TASK REQUIREMENTS: For the entries that follow, say how many lines hold the string "left", with nothing else in the reply.

MATERIAL SUPPLIED:
________________________

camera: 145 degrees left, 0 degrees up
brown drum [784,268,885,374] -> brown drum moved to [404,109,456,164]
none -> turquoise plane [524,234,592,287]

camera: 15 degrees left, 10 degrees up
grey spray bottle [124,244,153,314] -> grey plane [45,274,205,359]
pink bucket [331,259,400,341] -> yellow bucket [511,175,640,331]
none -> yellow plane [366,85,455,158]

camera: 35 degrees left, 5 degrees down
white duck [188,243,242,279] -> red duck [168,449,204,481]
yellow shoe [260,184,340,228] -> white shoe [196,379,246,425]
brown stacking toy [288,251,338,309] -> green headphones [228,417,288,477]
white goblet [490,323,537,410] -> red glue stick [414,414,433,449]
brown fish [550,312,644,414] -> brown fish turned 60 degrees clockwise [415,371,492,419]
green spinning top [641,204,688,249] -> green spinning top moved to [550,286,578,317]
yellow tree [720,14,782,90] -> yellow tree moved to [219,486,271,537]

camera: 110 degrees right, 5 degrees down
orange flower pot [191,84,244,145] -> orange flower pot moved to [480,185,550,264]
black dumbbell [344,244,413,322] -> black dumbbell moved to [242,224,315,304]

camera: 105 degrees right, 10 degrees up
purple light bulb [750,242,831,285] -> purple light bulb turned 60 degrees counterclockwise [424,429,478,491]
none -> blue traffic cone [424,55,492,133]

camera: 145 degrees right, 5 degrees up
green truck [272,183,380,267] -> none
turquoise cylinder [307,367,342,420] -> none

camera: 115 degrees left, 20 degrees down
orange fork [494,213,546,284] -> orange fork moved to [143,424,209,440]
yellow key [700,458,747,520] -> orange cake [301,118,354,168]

________________________

YOUR RESPONSE: 4